* Problem to solve: Copy the lines exactly. Begin at the first line of the data and stop after the line with "LUX pin SCL: GP5 -> GP20".

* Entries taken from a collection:
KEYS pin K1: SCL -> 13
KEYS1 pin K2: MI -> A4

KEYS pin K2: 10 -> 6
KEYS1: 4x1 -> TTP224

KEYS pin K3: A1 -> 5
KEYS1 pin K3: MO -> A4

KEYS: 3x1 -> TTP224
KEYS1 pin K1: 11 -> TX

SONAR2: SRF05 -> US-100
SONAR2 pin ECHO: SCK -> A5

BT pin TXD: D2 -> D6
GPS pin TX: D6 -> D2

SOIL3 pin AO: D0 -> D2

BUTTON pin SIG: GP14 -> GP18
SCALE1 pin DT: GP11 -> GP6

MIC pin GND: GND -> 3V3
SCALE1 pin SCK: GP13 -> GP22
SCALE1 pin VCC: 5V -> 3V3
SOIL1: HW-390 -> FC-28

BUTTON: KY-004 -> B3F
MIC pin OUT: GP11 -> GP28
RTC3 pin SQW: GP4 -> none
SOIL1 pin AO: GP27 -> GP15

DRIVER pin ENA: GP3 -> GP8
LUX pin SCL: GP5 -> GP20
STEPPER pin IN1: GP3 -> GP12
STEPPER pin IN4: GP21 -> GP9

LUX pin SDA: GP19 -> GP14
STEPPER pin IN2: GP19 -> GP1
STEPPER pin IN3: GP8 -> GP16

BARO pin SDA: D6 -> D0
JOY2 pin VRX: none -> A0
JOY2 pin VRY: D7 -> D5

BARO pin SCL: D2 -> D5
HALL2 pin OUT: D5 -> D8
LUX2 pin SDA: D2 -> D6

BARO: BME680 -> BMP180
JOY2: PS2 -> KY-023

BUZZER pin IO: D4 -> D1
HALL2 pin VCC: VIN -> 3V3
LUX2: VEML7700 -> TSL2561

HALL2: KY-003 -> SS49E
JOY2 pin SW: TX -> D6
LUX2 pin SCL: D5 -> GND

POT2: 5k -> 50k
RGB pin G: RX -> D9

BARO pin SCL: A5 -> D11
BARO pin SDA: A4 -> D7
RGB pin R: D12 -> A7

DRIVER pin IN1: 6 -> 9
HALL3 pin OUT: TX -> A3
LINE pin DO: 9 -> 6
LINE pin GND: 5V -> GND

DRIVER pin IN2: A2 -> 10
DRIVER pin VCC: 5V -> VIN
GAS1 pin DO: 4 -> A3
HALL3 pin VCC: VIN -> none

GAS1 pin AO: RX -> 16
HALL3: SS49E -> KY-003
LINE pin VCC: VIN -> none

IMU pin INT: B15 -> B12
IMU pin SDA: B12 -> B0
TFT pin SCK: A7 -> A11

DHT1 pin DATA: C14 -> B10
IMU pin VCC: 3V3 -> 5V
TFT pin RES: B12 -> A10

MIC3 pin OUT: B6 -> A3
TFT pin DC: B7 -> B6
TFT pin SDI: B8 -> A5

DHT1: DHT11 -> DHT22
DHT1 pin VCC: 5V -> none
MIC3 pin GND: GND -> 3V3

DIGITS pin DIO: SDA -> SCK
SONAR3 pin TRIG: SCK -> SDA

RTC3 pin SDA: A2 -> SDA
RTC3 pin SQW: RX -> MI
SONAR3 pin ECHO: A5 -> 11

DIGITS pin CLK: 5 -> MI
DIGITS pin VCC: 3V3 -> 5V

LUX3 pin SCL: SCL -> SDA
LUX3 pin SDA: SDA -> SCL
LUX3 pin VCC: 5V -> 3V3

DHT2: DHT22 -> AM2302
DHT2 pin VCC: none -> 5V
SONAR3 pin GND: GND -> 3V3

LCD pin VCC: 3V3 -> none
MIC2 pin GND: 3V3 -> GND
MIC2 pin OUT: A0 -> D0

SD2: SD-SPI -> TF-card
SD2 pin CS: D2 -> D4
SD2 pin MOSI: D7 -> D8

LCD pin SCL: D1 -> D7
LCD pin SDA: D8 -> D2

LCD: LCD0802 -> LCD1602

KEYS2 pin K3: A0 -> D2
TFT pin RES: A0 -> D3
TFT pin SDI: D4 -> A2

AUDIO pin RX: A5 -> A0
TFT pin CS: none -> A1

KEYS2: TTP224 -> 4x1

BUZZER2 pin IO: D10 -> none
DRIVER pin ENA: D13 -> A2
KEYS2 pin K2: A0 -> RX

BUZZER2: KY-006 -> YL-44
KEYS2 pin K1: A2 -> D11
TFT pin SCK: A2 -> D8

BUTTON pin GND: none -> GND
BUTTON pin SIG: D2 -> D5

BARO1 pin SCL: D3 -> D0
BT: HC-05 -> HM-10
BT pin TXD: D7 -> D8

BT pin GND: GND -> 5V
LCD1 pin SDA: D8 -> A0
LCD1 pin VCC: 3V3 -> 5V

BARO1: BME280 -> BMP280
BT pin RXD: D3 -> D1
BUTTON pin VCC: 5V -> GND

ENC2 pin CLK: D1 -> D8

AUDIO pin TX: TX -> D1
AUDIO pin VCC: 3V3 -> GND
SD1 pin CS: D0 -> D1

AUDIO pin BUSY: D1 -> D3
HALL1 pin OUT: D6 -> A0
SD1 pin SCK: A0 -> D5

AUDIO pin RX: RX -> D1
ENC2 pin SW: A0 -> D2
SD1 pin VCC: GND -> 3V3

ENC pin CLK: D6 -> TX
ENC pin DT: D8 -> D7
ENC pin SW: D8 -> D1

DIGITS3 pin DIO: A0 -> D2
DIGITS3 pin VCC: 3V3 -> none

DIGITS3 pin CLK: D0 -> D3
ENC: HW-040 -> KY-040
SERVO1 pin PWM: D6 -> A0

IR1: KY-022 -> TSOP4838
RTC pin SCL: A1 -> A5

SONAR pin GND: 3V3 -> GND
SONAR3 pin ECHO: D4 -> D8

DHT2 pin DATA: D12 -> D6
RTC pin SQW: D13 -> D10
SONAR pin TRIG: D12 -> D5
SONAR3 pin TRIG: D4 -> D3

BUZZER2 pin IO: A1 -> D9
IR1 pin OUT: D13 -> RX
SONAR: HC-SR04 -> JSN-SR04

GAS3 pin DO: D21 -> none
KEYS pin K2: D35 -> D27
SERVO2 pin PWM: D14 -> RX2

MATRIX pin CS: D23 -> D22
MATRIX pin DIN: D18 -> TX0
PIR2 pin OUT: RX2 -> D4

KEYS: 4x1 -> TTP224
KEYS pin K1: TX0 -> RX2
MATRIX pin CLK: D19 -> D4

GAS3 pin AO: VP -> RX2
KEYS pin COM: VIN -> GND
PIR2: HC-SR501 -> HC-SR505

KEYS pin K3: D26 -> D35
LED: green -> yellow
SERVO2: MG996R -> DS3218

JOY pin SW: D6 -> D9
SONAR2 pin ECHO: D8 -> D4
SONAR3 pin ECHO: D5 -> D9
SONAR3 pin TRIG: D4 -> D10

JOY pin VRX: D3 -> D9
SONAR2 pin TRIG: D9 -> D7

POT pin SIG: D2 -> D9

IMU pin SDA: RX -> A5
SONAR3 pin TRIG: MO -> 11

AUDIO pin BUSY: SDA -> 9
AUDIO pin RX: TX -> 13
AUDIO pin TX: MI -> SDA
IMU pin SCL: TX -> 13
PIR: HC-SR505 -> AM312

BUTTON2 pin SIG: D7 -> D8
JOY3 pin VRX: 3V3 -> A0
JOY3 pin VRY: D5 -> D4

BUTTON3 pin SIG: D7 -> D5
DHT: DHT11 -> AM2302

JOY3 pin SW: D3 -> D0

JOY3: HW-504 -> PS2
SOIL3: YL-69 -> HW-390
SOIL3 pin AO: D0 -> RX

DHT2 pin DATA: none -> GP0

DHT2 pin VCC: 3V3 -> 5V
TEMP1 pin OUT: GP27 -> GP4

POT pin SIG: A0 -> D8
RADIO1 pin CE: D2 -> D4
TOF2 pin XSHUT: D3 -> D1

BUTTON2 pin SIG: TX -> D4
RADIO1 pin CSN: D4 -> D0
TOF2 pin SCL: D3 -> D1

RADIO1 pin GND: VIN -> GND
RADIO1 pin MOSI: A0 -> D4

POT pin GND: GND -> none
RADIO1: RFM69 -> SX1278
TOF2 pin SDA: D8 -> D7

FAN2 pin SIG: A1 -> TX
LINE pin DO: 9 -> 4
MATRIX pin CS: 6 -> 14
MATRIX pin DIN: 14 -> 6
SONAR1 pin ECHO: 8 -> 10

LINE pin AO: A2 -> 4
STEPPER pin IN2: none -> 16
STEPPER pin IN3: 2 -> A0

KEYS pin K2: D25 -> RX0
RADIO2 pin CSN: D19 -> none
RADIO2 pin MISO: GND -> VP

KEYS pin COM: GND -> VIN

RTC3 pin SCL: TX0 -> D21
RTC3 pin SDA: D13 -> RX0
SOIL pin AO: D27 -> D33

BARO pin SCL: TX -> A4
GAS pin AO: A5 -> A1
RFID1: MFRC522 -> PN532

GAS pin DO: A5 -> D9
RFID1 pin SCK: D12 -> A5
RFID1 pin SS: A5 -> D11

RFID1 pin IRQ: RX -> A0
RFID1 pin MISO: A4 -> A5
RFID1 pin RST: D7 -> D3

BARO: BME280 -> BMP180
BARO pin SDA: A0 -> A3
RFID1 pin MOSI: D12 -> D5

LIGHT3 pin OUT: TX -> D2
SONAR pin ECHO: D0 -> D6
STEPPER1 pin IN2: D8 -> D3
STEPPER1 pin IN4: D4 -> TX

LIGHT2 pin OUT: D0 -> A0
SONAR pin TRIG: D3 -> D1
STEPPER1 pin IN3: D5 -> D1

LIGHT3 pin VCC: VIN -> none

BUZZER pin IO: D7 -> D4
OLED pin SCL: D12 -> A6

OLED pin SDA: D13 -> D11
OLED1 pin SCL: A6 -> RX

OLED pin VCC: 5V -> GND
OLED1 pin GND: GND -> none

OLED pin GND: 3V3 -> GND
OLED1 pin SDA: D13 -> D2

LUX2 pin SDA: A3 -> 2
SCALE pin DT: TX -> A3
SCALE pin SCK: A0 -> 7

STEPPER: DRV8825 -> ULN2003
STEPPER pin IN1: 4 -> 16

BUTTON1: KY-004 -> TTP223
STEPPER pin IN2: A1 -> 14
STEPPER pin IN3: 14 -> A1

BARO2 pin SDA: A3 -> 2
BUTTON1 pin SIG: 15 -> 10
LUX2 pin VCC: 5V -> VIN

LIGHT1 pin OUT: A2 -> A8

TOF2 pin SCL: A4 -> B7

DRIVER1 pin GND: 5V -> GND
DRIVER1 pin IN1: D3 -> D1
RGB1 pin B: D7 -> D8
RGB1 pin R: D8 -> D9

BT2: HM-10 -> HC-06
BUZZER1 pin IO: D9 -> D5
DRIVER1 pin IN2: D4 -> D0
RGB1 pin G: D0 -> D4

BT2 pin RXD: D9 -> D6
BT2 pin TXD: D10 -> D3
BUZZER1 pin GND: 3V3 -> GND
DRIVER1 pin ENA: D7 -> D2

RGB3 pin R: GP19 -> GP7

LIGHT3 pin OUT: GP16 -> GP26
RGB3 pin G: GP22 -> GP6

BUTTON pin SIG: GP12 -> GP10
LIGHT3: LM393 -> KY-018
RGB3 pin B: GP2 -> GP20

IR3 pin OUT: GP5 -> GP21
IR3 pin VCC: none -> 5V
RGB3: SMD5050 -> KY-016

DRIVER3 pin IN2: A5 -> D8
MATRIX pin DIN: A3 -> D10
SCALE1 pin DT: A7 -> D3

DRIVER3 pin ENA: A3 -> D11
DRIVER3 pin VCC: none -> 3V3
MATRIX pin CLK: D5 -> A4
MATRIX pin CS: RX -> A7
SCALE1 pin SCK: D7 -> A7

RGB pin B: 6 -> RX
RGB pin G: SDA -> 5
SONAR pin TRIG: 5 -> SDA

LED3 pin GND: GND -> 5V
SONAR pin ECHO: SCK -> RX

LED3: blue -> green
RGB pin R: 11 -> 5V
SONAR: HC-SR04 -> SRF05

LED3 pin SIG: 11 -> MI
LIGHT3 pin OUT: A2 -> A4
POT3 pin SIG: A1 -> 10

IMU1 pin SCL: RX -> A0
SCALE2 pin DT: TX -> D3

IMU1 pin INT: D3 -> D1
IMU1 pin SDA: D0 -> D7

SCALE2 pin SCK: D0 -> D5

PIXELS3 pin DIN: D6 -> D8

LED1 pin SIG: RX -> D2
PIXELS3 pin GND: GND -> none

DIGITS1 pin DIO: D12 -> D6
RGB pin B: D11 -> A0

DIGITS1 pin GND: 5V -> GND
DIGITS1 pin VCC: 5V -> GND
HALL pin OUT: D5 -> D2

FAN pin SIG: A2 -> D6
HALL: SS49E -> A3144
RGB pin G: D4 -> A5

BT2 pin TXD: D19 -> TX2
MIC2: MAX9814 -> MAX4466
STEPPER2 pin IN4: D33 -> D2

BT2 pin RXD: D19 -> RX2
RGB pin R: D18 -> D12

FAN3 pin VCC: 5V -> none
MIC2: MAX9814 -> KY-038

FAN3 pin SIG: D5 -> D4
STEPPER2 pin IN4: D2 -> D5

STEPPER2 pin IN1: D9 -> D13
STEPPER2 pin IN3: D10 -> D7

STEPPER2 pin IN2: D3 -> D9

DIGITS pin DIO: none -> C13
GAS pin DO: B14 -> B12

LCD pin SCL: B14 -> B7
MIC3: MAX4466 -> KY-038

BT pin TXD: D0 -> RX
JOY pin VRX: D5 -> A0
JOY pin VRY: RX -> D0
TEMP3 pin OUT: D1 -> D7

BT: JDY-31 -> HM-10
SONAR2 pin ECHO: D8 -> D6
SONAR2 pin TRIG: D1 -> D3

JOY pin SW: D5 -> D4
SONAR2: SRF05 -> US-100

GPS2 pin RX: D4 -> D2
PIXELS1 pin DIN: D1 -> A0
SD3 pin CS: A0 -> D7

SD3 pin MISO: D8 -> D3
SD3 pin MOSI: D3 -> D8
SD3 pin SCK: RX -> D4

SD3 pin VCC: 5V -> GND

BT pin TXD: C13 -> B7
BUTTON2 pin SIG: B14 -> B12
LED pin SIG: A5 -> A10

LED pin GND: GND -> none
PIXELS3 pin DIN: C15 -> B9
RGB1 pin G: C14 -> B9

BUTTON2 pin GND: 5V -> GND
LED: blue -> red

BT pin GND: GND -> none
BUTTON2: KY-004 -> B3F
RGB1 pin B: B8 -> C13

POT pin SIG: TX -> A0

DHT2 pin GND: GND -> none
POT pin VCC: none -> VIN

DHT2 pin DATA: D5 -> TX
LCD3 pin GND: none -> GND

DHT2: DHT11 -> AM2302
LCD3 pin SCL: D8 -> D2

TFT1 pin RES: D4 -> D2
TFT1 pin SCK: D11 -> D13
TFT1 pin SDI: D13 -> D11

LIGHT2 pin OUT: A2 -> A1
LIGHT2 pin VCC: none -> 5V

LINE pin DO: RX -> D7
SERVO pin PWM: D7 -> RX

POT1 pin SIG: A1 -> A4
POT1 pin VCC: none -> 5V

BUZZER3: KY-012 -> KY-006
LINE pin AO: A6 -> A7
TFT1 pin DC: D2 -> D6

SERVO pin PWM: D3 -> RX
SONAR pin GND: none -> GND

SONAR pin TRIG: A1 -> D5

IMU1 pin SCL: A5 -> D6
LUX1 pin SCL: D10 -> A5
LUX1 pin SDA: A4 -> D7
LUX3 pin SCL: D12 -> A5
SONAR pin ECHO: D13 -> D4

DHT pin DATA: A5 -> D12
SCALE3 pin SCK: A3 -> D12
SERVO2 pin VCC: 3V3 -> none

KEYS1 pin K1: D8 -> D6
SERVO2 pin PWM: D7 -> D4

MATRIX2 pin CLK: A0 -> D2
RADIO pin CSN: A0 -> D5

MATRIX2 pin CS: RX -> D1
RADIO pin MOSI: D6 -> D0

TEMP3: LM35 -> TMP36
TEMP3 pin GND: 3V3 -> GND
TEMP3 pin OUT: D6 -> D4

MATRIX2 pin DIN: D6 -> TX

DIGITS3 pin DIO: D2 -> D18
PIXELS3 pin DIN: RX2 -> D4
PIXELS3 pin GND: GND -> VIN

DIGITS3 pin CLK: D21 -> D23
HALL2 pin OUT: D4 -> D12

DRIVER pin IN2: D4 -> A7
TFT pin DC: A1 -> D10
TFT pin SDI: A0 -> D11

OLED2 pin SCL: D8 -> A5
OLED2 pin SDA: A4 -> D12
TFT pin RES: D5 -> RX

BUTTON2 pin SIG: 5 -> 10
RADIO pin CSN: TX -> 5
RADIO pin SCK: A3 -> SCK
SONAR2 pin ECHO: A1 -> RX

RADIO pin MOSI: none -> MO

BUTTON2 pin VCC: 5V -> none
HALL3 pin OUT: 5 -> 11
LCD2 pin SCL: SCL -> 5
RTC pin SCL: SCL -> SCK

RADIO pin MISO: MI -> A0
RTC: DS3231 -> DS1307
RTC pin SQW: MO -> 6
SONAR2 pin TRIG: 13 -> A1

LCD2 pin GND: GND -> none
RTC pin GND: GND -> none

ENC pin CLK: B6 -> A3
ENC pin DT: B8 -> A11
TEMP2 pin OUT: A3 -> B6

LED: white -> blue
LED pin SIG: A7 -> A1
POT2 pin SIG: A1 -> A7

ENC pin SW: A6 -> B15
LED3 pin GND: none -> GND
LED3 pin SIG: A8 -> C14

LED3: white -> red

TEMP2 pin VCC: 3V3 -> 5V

* Result:
KEYS pin K1: SCL -> 13
KEYS1 pin K2: MI -> A4

KEYS pin K2: 10 -> 6
KEYS1: 4x1 -> TTP224

KEYS pin K3: A1 -> 5
KEYS1 pin K3: MO -> A4

KEYS: 3x1 -> TTP224
KEYS1 pin K1: 11 -> TX

SONAR2: SRF05 -> US-100
SONAR2 pin ECHO: SCK -> A5

BT pin TXD: D2 -> D6
GPS pin TX: D6 -> D2

SOIL3 pin AO: D0 -> D2

BUTTON pin SIG: GP14 -> GP18
SCALE1 pin DT: GP11 -> GP6

MIC pin GND: GND -> 3V3
SCALE1 pin SCK: GP13 -> GP22
SCALE1 pin VCC: 5V -> 3V3
SOIL1: HW-390 -> FC-28

BUTTON: KY-004 -> B3F
MIC pin OUT: GP11 -> GP28
RTC3 pin SQW: GP4 -> none
SOIL1 pin AO: GP27 -> GP15

DRIVER pin ENA: GP3 -> GP8
LUX pin SCL: GP5 -> GP20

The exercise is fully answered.